___ EXERCISE DATA ___
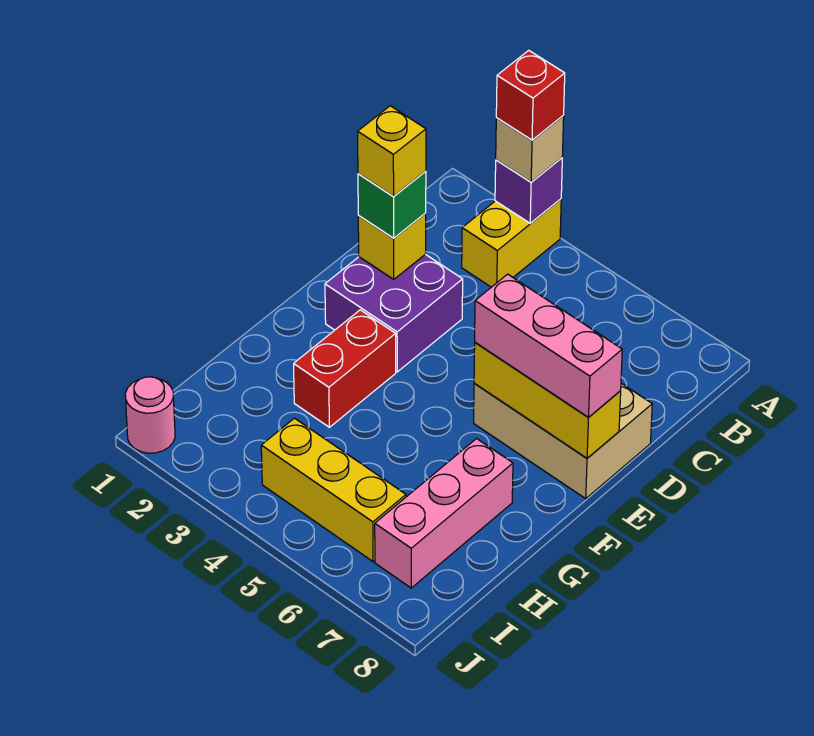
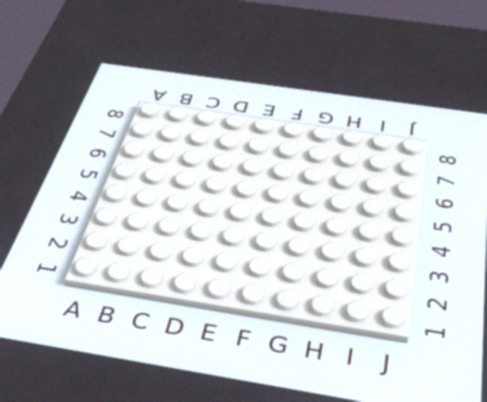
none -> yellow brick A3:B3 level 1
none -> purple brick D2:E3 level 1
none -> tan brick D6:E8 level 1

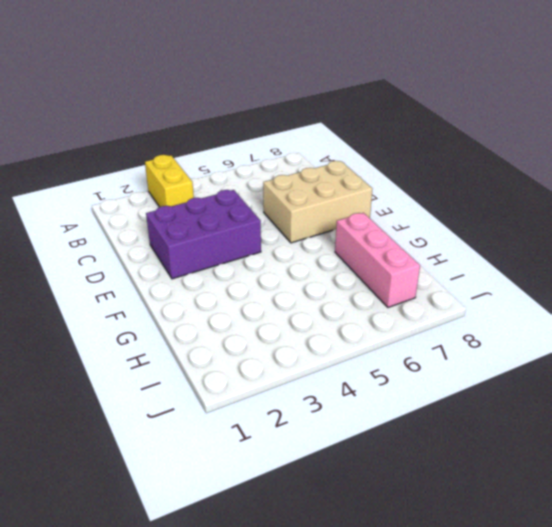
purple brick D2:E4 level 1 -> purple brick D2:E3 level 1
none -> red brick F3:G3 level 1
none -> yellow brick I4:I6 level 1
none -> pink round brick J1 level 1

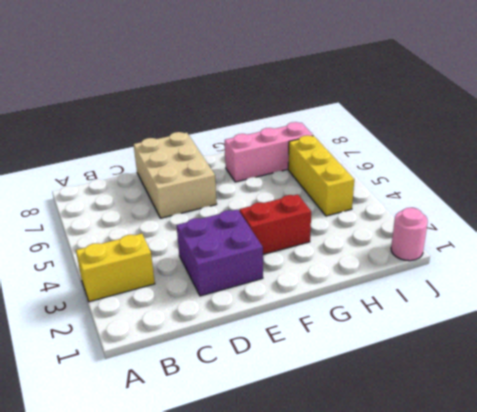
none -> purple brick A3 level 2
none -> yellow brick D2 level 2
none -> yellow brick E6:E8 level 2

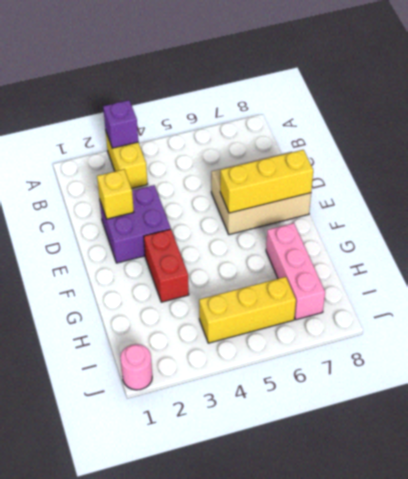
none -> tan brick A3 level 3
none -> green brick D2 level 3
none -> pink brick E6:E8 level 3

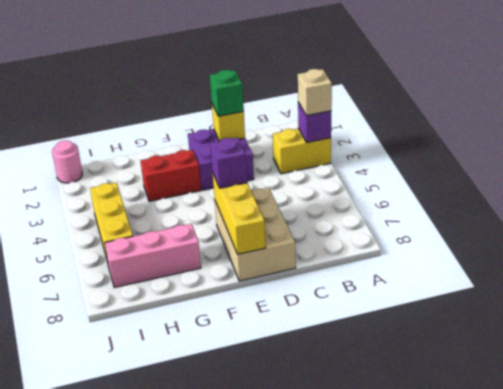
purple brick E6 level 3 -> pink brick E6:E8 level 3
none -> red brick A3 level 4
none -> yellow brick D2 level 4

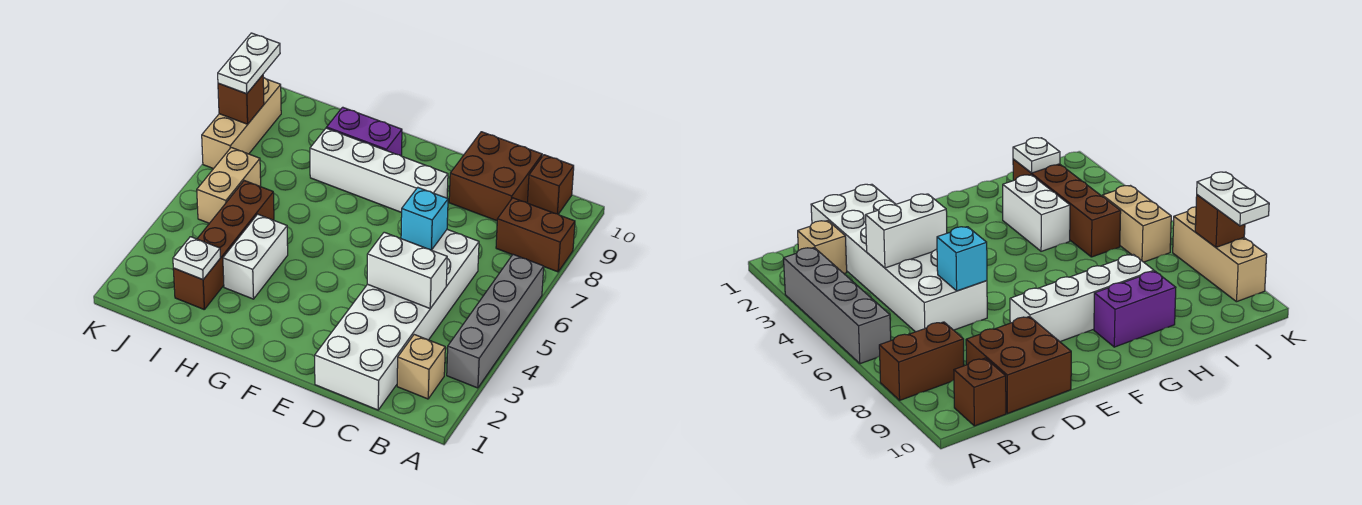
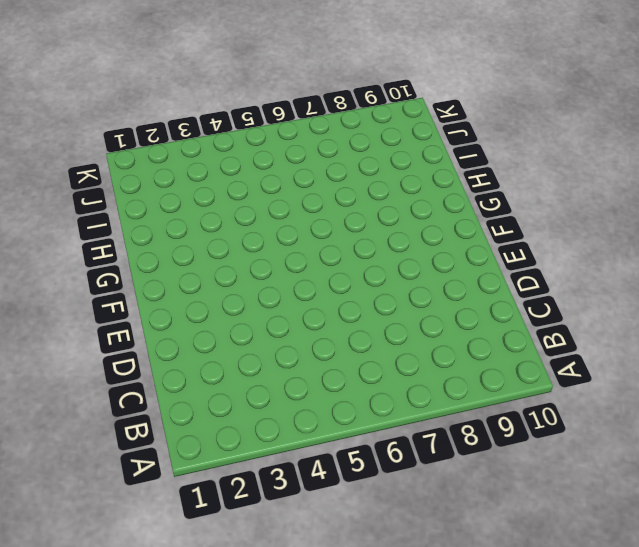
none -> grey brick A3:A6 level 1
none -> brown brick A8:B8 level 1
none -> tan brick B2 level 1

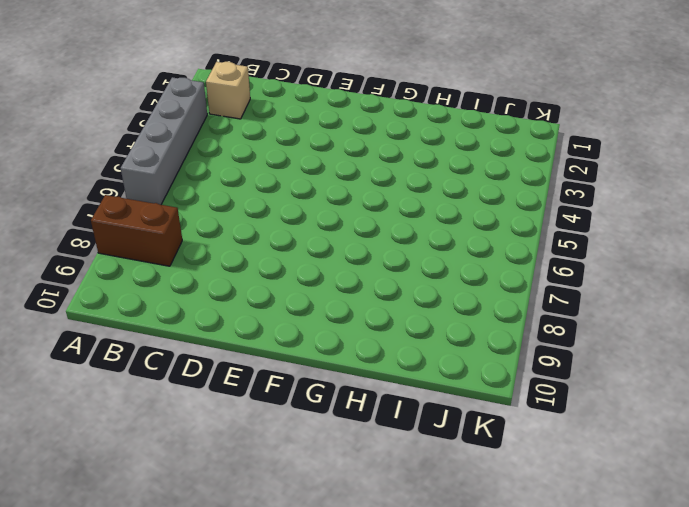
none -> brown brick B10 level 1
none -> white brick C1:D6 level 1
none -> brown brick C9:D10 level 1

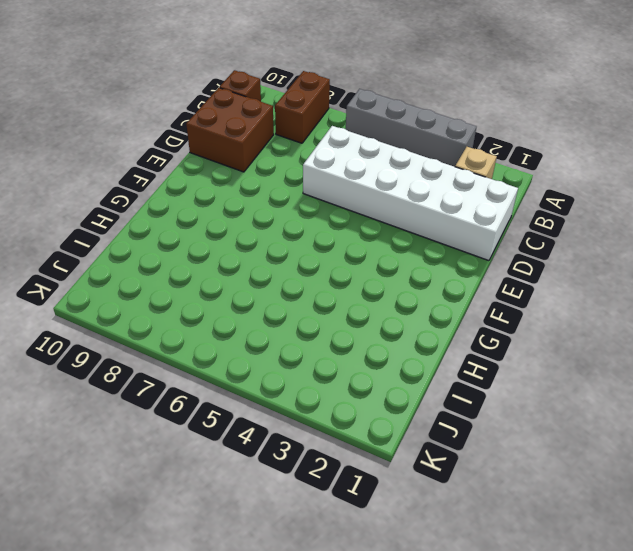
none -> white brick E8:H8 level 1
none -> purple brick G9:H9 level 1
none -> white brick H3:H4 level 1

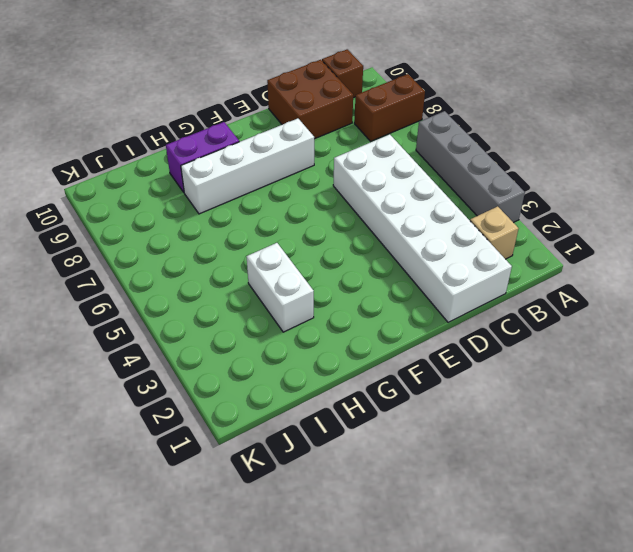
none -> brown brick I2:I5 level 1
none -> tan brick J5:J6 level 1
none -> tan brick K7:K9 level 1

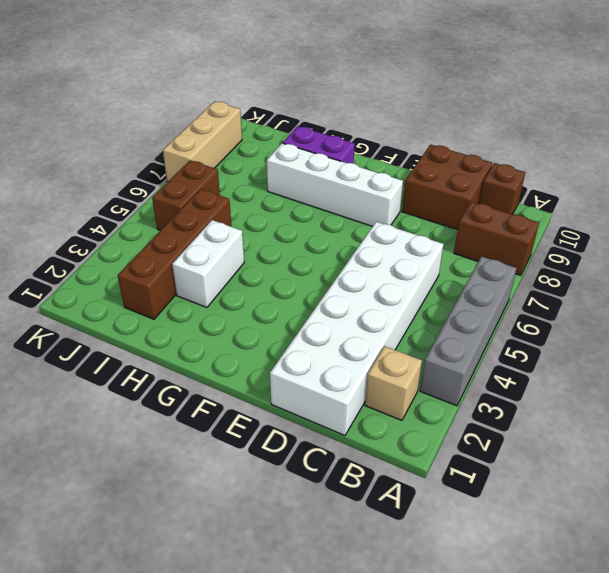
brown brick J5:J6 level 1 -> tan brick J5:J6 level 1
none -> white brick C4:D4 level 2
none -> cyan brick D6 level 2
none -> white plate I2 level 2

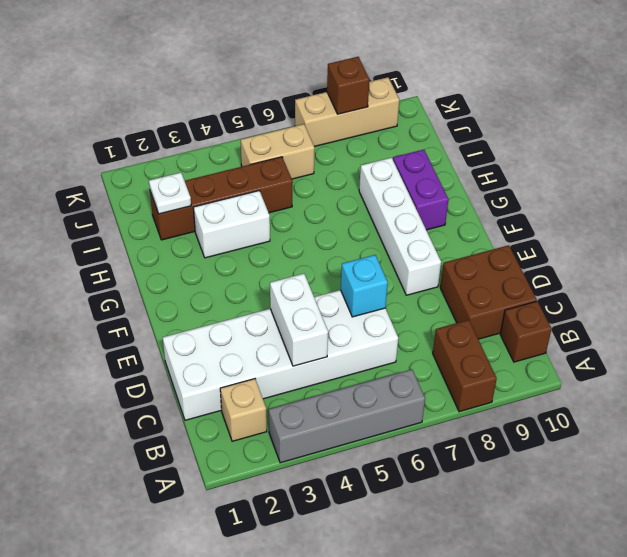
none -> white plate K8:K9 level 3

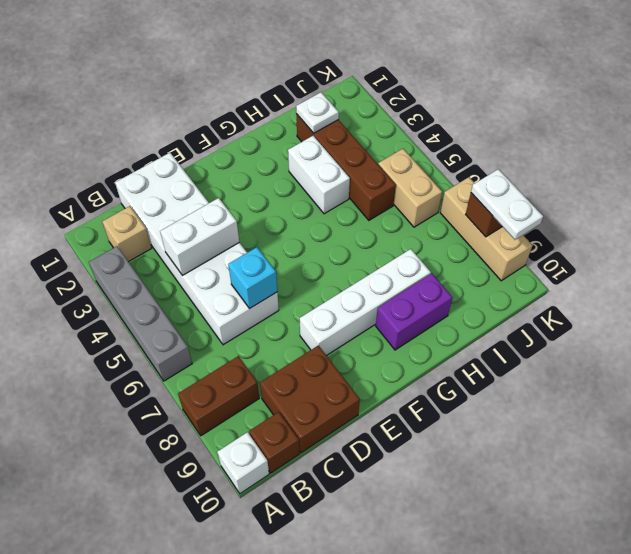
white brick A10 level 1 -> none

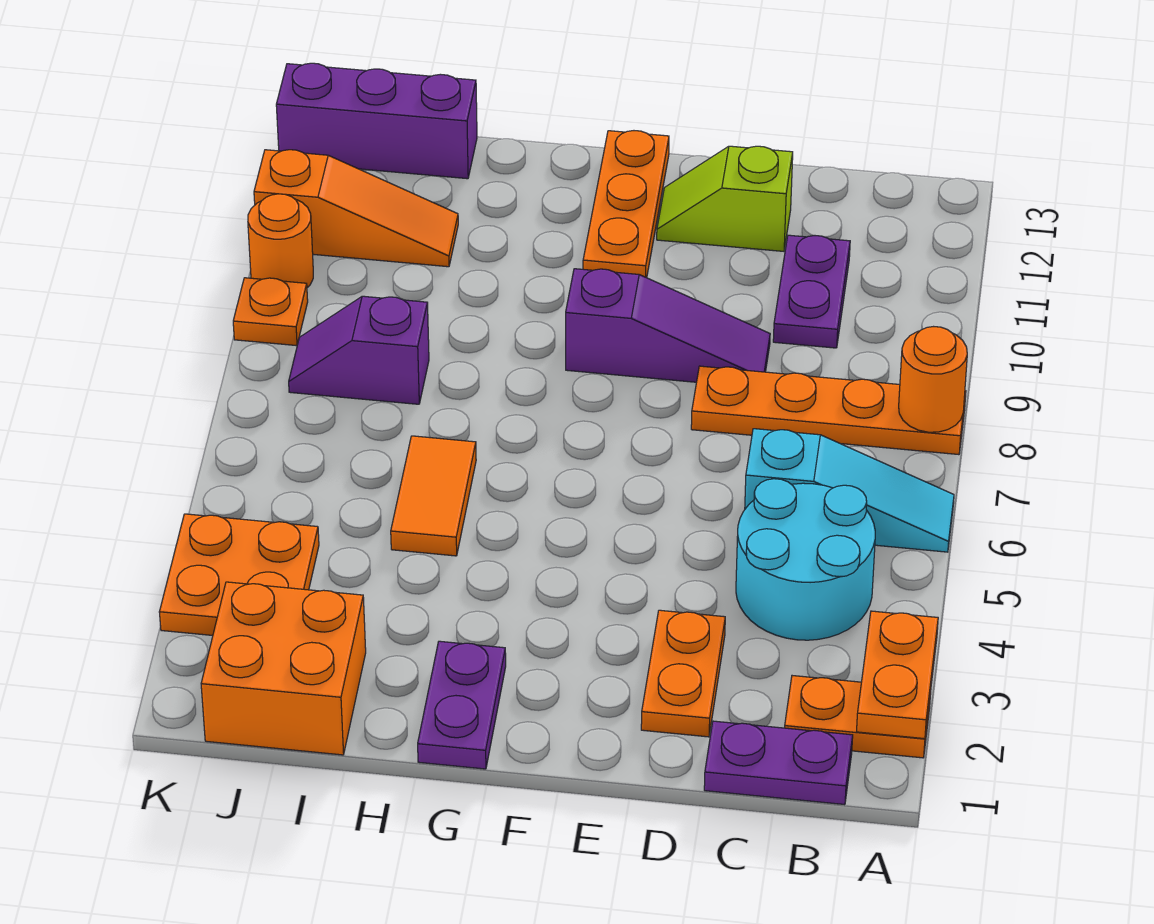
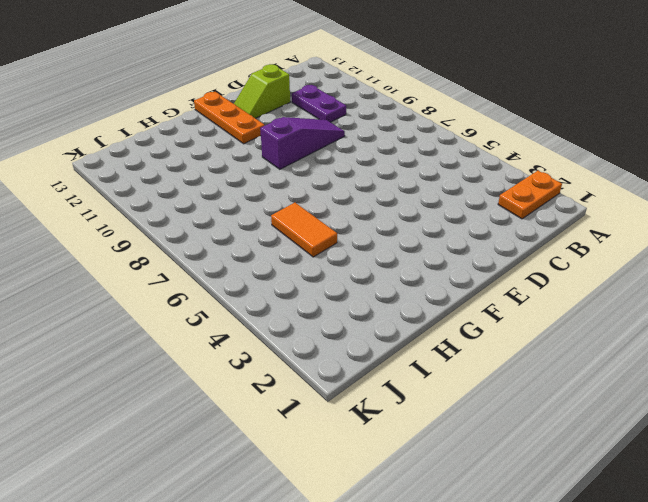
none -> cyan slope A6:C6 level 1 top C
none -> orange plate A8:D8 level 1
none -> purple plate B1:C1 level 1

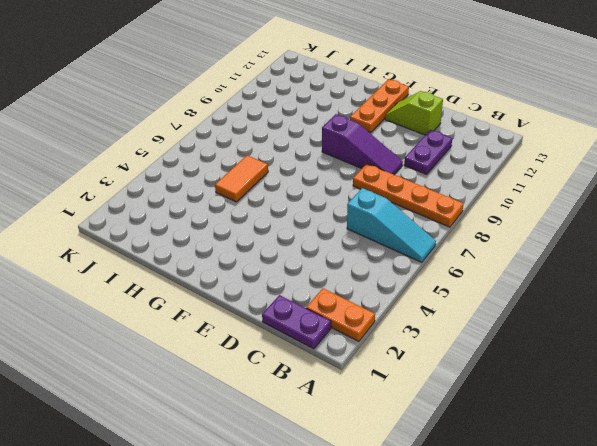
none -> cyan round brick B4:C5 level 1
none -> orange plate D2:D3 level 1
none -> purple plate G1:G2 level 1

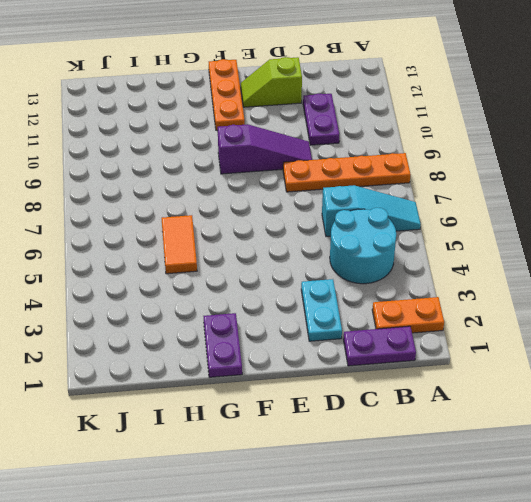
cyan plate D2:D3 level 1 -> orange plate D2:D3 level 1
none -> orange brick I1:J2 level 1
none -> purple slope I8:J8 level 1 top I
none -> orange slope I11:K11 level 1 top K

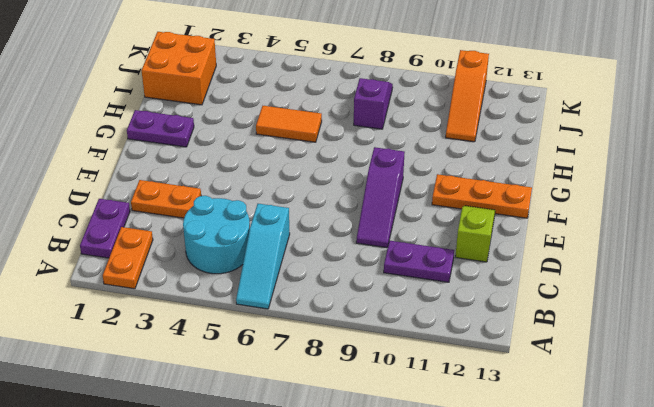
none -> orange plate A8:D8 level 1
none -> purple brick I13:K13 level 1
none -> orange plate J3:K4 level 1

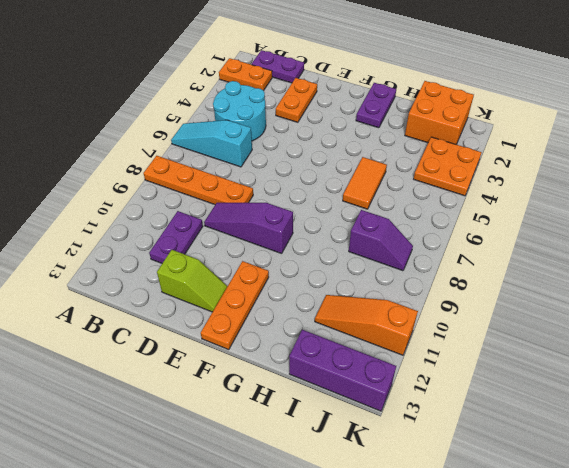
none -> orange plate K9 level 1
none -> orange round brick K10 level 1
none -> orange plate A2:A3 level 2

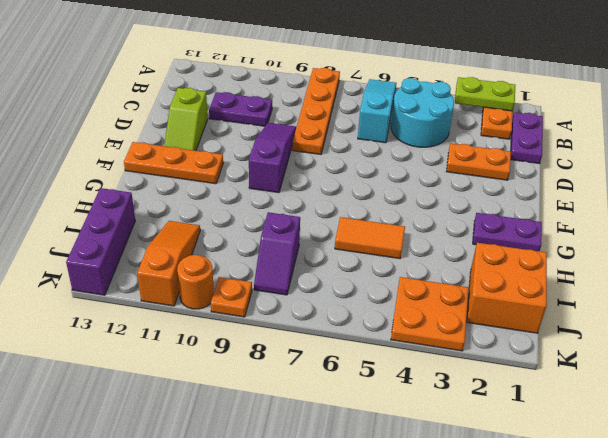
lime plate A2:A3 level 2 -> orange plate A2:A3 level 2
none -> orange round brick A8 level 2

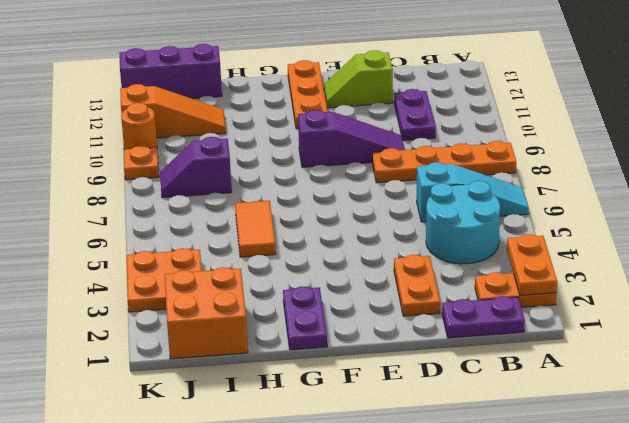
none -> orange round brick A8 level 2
___
(WHAT IS REQUIRED): Only the lines from the start of the records above through the line containing "none -> yellow brick D2 level 2" should be returned, exactly and with both ends, please; the pictures stay out.

(SOLUTION TO THIS TASK):
none -> yellow brick A3:B3 level 1
none -> purple brick D2:E3 level 1
none -> tan brick D6:E8 level 1

purple brick D2:E4 level 1 -> purple brick D2:E3 level 1
none -> red brick F3:G3 level 1
none -> yellow brick I4:I6 level 1
none -> pink round brick J1 level 1

none -> purple brick A3 level 2
none -> yellow brick D2 level 2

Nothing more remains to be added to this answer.